◆ **WORK TO DO**
Rewrite the data below, from the start through the line with "(202, 1054).", replacing "hollyhock" with "sunflower" and leaving everything else unchanged.

◆ **DATA ROWS**

################

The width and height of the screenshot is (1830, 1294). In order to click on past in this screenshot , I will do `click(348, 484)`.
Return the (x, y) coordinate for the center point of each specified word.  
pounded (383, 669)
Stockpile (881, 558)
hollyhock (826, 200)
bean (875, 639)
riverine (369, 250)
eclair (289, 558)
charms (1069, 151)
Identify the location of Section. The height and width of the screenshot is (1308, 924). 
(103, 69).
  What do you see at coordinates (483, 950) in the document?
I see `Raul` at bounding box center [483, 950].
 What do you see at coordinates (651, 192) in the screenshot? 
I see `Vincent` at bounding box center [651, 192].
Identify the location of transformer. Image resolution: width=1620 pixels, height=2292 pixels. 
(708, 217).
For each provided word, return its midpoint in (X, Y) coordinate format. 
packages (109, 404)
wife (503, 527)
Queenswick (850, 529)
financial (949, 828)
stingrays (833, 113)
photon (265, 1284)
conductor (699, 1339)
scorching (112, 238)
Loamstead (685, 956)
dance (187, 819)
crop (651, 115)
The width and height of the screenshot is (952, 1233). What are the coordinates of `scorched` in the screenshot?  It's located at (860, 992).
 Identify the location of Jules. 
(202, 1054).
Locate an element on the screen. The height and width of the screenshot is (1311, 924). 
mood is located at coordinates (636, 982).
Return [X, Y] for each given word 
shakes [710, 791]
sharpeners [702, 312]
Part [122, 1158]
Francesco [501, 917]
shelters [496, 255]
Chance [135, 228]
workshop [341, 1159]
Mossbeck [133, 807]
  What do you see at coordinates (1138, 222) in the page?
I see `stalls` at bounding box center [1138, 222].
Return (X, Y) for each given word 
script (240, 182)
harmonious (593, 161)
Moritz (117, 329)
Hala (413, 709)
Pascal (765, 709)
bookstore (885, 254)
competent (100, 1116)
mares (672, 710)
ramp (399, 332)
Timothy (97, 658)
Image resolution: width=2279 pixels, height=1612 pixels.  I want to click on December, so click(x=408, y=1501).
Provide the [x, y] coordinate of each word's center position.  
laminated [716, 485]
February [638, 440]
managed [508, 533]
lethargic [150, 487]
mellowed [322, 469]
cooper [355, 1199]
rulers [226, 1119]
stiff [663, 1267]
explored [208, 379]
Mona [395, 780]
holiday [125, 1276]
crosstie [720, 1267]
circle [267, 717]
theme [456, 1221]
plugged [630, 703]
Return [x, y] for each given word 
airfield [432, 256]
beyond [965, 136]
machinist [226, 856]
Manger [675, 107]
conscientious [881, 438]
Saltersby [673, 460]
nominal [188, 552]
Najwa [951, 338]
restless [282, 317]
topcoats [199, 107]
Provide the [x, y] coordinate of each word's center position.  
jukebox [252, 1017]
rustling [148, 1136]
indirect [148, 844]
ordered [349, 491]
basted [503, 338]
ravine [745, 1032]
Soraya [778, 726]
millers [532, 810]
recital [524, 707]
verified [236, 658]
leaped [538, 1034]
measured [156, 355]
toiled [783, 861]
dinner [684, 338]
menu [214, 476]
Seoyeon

################

◆ **SOLUTION**
The width and height of the screenshot is (1830, 1294). In order to click on past in this screenshot , I will do `click(348, 484)`.
Return the (x, y) coordinate for the center point of each specified word.  
pounded (383, 669)
Stockpile (881, 558)
sunflower (826, 200)
bean (875, 639)
riverine (369, 250)
eclair (289, 558)
charms (1069, 151)
Identify the location of Section. The height and width of the screenshot is (1308, 924). 
(103, 69).
  What do you see at coordinates (483, 950) in the document?
I see `Raul` at bounding box center [483, 950].
 What do you see at coordinates (651, 192) in the screenshot? 
I see `Vincent` at bounding box center [651, 192].
Identify the location of transformer. Image resolution: width=1620 pixels, height=2292 pixels. 
(708, 217).
For each provided word, return its midpoint in (X, Y) coordinate format. 
packages (109, 404)
wife (503, 527)
Queenswick (850, 529)
financial (949, 828)
stingrays (833, 113)
photon (265, 1284)
conductor (699, 1339)
scorching (112, 238)
Loamstead (685, 956)
dance (187, 819)
crop (651, 115)
The width and height of the screenshot is (952, 1233). What are the coordinates of `scorched` in the screenshot?  It's located at (860, 992).
 Identify the location of Jules. 
(202, 1054).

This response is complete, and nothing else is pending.